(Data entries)
☆ ☆ ☆ ☆ ☆
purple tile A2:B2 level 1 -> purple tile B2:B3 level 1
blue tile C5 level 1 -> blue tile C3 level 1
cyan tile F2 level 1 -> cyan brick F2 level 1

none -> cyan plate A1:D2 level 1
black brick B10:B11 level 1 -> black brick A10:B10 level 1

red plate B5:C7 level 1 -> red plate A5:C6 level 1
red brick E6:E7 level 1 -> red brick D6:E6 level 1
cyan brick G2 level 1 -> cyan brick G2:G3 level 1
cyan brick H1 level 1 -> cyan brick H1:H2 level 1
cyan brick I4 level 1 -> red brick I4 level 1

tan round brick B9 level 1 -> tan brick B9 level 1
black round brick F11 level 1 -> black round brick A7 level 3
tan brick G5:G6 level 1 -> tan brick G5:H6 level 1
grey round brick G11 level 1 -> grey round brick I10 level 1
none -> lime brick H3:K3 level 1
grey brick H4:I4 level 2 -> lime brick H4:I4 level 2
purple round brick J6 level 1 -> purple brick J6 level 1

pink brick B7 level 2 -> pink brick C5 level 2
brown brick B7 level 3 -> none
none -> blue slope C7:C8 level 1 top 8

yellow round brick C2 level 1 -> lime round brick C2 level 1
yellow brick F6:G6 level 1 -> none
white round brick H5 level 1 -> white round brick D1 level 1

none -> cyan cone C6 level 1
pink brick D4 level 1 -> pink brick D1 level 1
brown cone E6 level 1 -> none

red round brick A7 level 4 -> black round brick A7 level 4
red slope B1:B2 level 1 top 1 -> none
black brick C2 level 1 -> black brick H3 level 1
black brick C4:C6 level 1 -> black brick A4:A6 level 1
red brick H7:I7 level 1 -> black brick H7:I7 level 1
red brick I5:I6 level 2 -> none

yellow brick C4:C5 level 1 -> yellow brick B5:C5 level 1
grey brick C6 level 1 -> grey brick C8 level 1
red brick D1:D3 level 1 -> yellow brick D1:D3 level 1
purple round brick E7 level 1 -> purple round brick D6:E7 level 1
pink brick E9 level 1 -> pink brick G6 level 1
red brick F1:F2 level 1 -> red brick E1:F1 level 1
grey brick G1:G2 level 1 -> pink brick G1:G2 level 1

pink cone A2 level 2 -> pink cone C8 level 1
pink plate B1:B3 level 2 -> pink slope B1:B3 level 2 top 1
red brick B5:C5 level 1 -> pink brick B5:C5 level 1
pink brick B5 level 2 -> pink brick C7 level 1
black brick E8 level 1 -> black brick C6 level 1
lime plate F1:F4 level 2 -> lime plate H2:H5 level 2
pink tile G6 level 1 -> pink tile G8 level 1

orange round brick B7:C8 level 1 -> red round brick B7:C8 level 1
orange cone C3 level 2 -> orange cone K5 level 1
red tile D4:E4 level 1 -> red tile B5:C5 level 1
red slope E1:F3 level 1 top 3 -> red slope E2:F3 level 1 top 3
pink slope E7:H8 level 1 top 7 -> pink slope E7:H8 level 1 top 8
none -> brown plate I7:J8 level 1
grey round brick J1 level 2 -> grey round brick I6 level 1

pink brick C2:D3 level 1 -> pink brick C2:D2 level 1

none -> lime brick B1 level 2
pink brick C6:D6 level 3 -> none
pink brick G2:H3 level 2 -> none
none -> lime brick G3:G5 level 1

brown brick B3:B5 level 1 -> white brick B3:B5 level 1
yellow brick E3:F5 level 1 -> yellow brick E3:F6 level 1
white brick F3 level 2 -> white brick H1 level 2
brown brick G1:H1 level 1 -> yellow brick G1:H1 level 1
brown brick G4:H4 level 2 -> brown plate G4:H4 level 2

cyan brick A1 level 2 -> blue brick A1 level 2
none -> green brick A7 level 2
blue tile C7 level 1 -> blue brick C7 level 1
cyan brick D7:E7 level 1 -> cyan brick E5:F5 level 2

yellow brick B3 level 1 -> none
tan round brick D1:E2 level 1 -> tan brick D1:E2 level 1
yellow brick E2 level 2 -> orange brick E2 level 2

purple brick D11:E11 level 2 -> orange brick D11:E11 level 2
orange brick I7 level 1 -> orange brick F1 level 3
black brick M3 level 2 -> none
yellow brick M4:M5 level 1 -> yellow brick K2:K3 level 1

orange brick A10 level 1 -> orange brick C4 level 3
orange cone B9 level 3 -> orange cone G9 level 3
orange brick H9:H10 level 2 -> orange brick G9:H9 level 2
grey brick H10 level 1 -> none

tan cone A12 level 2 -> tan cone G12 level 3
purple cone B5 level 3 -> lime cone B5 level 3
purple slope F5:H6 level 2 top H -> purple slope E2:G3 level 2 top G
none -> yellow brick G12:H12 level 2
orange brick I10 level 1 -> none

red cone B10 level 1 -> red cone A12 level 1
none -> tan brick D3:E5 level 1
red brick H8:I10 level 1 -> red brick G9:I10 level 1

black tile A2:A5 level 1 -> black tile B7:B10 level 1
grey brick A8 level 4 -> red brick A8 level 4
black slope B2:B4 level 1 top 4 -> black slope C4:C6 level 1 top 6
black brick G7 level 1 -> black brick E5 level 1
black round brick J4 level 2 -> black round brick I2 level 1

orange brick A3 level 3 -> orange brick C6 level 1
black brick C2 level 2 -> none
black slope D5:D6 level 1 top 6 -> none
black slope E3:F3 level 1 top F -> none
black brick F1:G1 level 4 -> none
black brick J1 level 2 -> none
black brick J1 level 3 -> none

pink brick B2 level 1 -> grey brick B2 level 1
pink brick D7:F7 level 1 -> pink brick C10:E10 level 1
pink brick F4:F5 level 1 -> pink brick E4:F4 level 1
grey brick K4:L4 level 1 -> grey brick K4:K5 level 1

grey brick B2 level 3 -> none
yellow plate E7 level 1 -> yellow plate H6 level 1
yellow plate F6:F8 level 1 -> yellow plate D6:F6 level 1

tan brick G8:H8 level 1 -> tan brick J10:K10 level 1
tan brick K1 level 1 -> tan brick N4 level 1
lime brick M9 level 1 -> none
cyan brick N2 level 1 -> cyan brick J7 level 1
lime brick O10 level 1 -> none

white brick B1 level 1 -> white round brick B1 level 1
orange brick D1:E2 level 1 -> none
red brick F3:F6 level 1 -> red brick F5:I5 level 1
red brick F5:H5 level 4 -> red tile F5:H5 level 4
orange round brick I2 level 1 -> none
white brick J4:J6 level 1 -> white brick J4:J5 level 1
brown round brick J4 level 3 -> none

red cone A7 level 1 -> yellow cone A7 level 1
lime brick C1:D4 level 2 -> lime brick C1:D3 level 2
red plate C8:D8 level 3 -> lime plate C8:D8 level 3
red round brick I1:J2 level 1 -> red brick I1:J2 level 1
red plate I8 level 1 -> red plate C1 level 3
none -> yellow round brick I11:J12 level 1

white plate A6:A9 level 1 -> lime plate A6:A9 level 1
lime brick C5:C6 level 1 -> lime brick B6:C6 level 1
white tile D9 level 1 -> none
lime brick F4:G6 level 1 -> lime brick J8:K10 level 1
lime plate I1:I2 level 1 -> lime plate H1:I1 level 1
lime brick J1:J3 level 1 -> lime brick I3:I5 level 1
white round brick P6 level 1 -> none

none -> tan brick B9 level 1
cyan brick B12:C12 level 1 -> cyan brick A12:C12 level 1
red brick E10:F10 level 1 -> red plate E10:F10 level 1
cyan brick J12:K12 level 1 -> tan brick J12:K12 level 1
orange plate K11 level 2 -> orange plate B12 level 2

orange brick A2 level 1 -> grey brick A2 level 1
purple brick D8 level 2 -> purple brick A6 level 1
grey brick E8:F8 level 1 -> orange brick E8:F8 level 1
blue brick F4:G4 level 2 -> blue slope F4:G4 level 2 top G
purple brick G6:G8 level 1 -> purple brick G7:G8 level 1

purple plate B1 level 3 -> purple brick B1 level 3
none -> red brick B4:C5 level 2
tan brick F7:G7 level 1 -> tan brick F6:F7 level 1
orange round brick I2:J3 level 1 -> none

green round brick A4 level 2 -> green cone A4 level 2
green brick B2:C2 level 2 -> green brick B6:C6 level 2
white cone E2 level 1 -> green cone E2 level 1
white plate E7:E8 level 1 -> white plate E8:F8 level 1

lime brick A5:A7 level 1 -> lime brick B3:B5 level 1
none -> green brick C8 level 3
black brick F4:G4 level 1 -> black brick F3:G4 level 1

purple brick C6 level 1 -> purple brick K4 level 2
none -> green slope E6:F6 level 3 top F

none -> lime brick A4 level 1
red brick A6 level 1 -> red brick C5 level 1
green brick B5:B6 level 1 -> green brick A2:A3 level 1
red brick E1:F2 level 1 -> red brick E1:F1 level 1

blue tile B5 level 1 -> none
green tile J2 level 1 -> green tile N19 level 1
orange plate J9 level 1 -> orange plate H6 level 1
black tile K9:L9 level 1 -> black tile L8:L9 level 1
☆ ☆ ☆ ☆ ☆
• TASK ITEM
In the reply, include exactly the lines from the beginning of the entries above through the line holding "brown brick B7 level 3 -> none", and nothing besides.

• WRITTEN SOLUTION
purple tile A2:B2 level 1 -> purple tile B2:B3 level 1
blue tile C5 level 1 -> blue tile C3 level 1
cyan tile F2 level 1 -> cyan brick F2 level 1

none -> cyan plate A1:D2 level 1
black brick B10:B11 level 1 -> black brick A10:B10 level 1

red plate B5:C7 level 1 -> red plate A5:C6 level 1
red brick E6:E7 level 1 -> red brick D6:E6 level 1
cyan brick G2 level 1 -> cyan brick G2:G3 level 1
cyan brick H1 level 1 -> cyan brick H1:H2 level 1
cyan brick I4 level 1 -> red brick I4 level 1

tan round brick B9 level 1 -> tan brick B9 level 1
black round brick F11 level 1 -> black round brick A7 level 3
tan brick G5:G6 level 1 -> tan brick G5:H6 level 1
grey round brick G11 level 1 -> grey round brick I10 level 1
none -> lime brick H3:K3 level 1
grey brick H4:I4 level 2 -> lime brick H4:I4 level 2
purple round brick J6 level 1 -> purple brick J6 level 1

pink brick B7 level 2 -> pink brick C5 level 2
brown brick B7 level 3 -> none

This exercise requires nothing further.